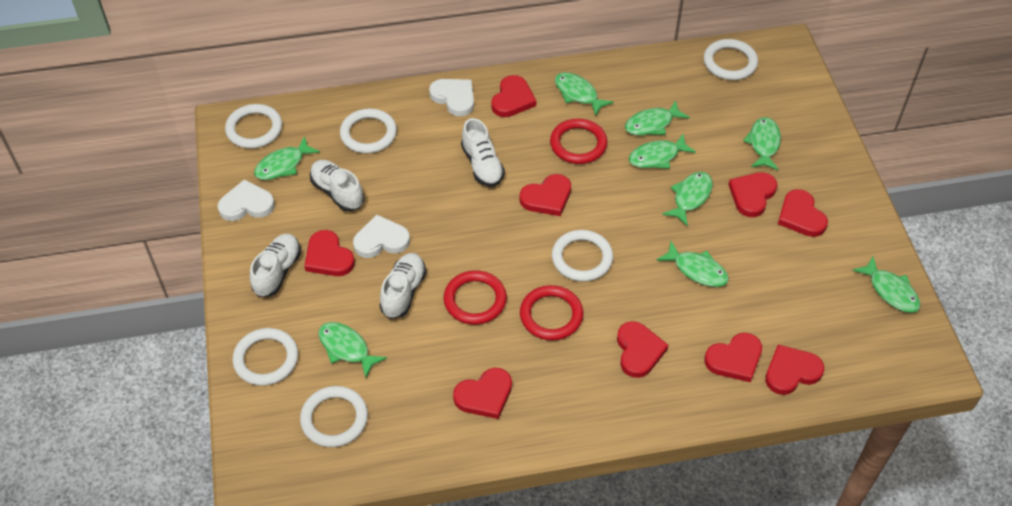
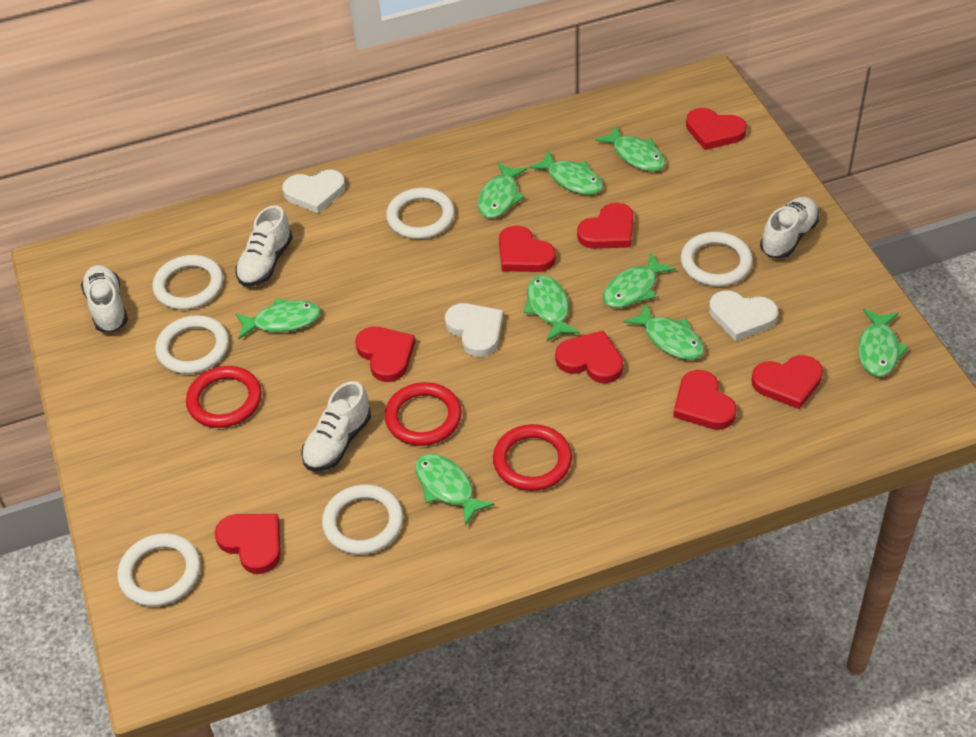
red heart: [304,230,355,276] [453,368,512,419] [491,75,536,117] [520,174,571,216] [617,321,668,378] [704,333,762,382] [728,172,777,217] [765,345,824,395] [778,189,828,237] = 9 -> [215,514,281,574] [355,326,415,382] [499,225,556,272] [555,331,623,383] [577,203,634,249] [673,370,737,430] [686,108,747,150] [751,355,823,409] = 8

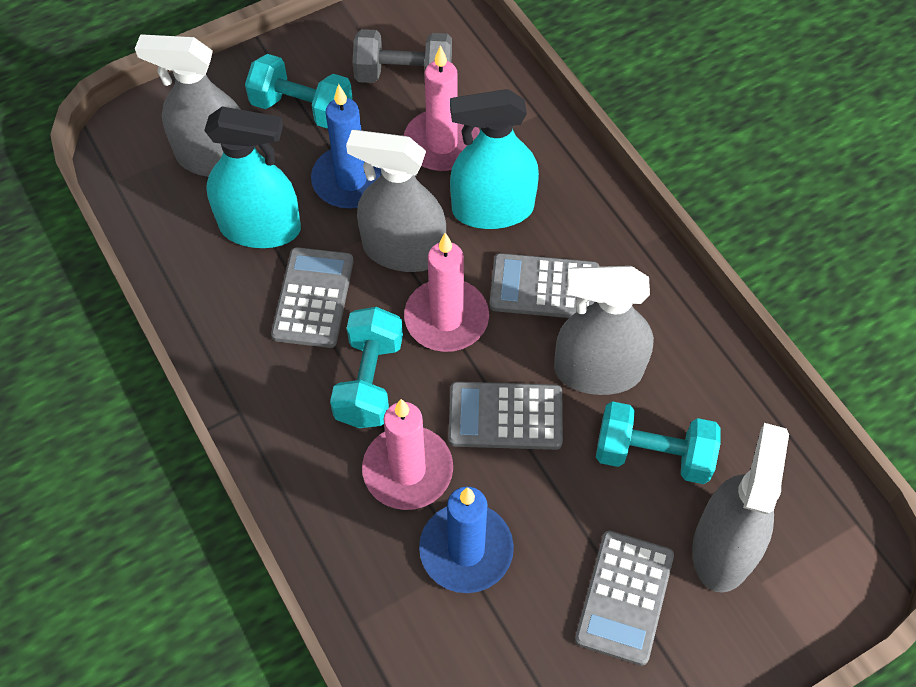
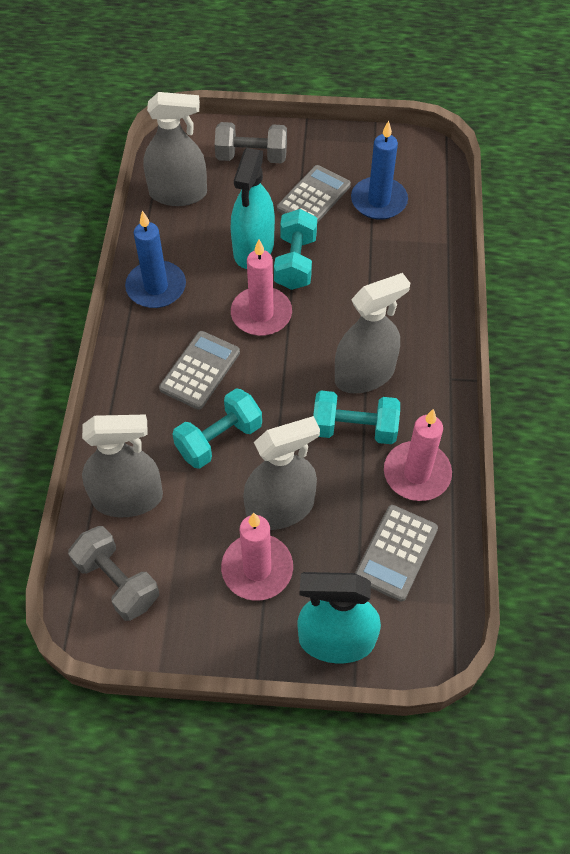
grey calculator: [271,247,354,348] [448,382,563,450] [489,253,599,318] [575,531,674,666] = 4 -> [159,331,240,410] [277,165,351,223] [355,505,438,602] = 3
grey dumbbell: [352,29,452,83] = 1 -> [68,526,159,621] [215,122,287,163] = 2

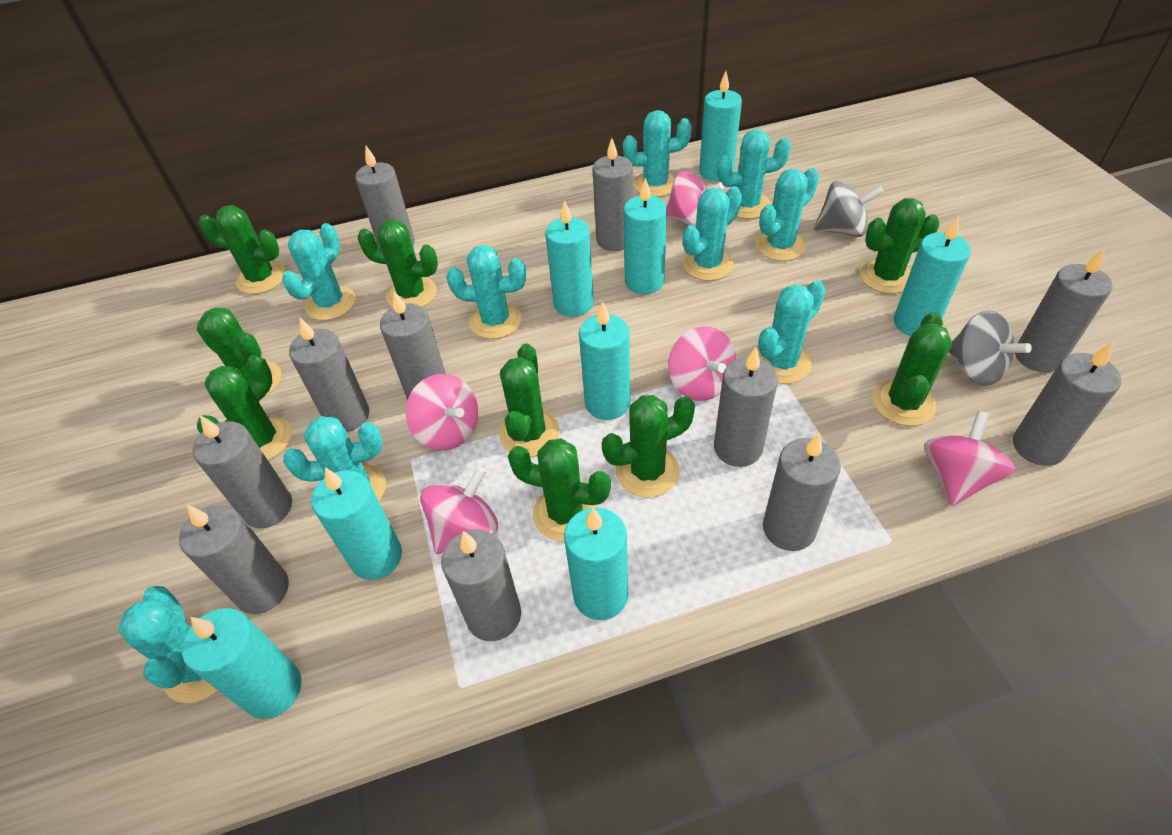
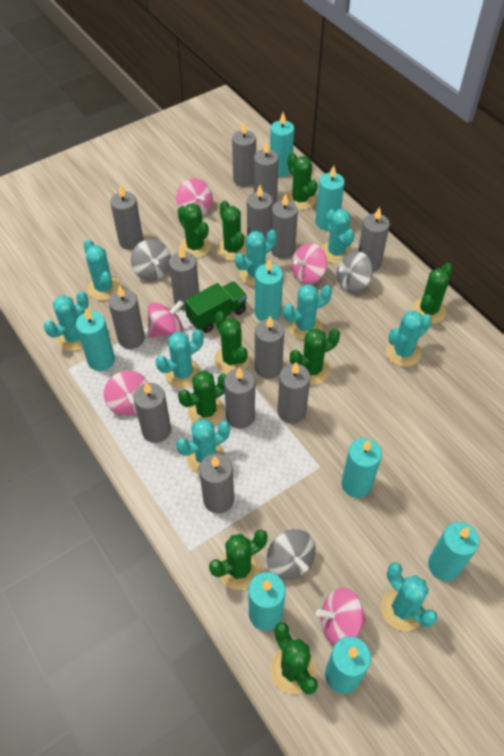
green truck: none = 0 -> [185,281,247,333] = 1
grey candle: [179,505,289,614] [192,415,292,528] [289,318,369,432] [355,146,415,247] [380,291,446,400] [441,529,521,641] [592,138,633,251] [714,347,778,467] [763,433,841,551] [1013,342,1121,466] [1015,248,1112,372] = 11 -> [108,285,145,349] [110,185,143,250] [133,382,171,443] [169,247,199,311] [199,454,234,513] [224,367,255,429] [232,122,256,187] [247,185,273,240] [254,141,279,204] [255,316,284,379] [271,193,298,259] [278,362,310,424] [358,207,390,272] = 13
grey spinning top: [814,181,884,237] [949,310,1032,386] = 2 -> [131,239,171,281] [267,529,316,580] [337,251,373,293] = 3

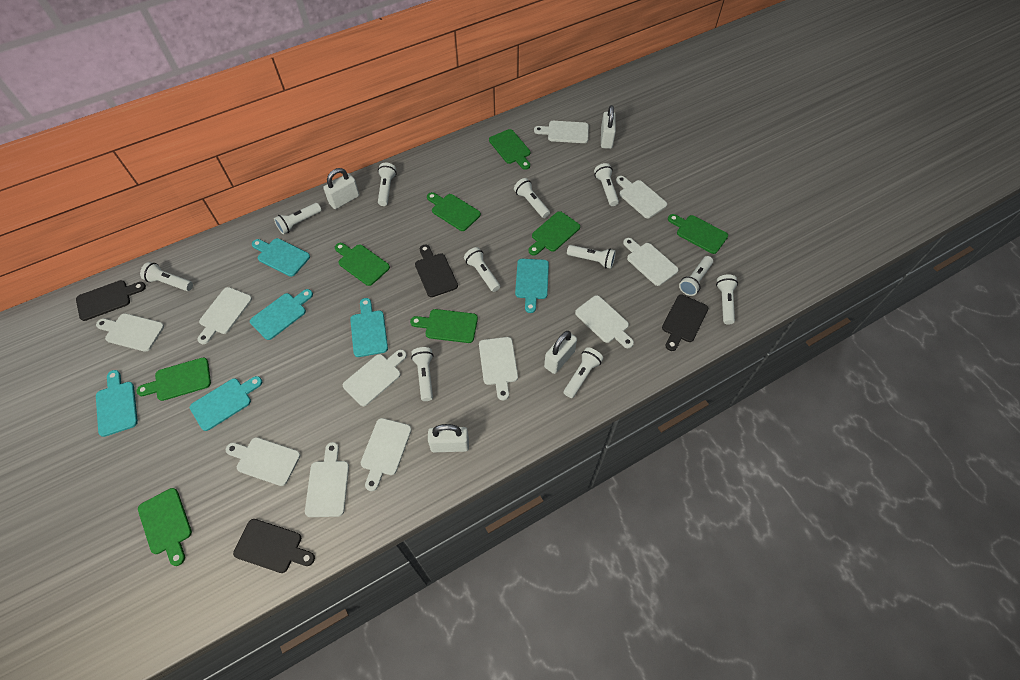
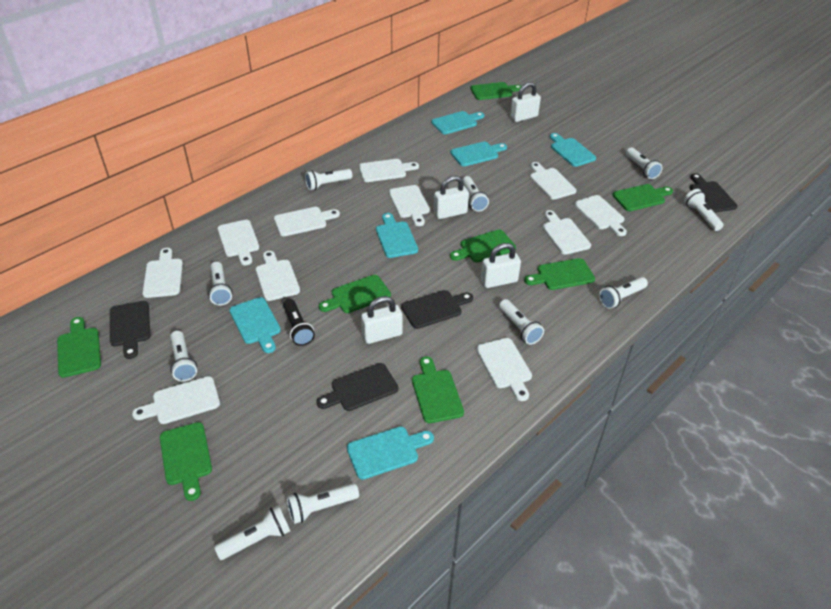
black flashlight: none = 0 -> [283,299,315,346] = 1
white flashlight: [140,262,193,291] [274,203,321,234] [378,163,397,206] [411,347,433,401] [464,247,500,292] [514,178,550,218] [564,347,603,398] [567,245,616,269] [594,163,619,206] [679,256,713,296] [716,274,738,325] = 11 -> [170,331,197,381] [208,261,232,306] [214,505,290,560] [287,483,359,524] [305,169,352,190] [462,176,489,212] [499,299,544,345] [599,277,648,309] [626,147,663,179] [684,189,723,231] = 10

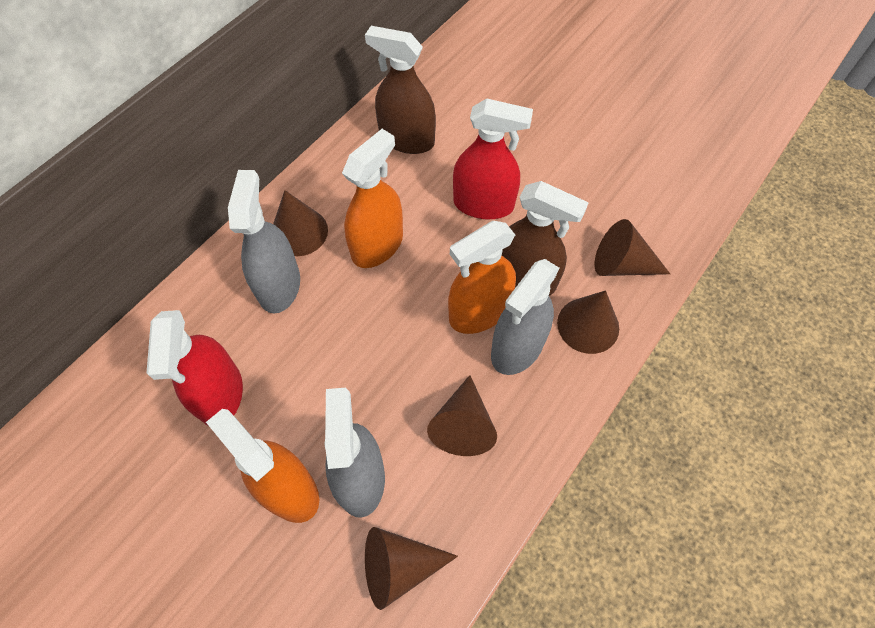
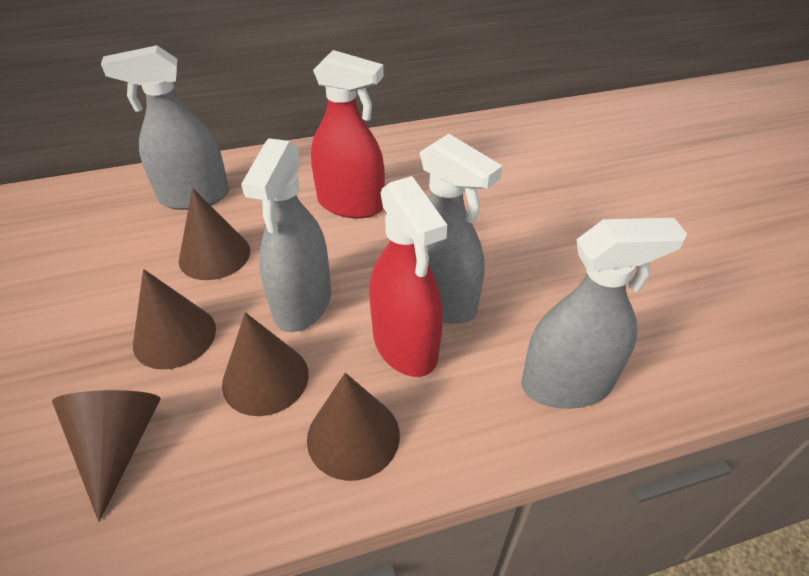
brown spray bottle: [365,26,436,154] [502,181,589,296] = 2 -> none = 0
grey spray bottle: [228,170,300,313] [325,388,385,518] [491,259,560,375] = 3 -> [101,45,229,210] [241,138,331,332] [420,134,503,324] [521,218,687,409] = 4
orange spray bottle: [206,409,319,523] [342,129,403,268] [448,221,516,334] = 3 -> none = 0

TASK PROMPT.
Copy out, exactly and without pictures, each line from the one containing "black flashlight: none" through the final line of the entries, both ends included.

EXERCISE SOLUTION.
black flashlight: none = 0 -> [283,299,315,346] = 1
white flashlight: [140,262,193,291] [274,203,321,234] [378,163,397,206] [411,347,433,401] [464,247,500,292] [514,178,550,218] [564,347,603,398] [567,245,616,269] [594,163,619,206] [679,256,713,296] [716,274,738,325] = 11 -> [170,331,197,381] [208,261,232,306] [214,505,290,560] [287,483,359,524] [305,169,352,190] [462,176,489,212] [499,299,544,345] [599,277,648,309] [626,147,663,179] [684,189,723,231] = 10

brown spray bottle: [365,26,436,154] [502,181,589,296] = 2 -> none = 0
grey spray bottle: [228,170,300,313] [325,388,385,518] [491,259,560,375] = 3 -> [101,45,229,210] [241,138,331,332] [420,134,503,324] [521,218,687,409] = 4
orange spray bottle: [206,409,319,523] [342,129,403,268] [448,221,516,334] = 3 -> none = 0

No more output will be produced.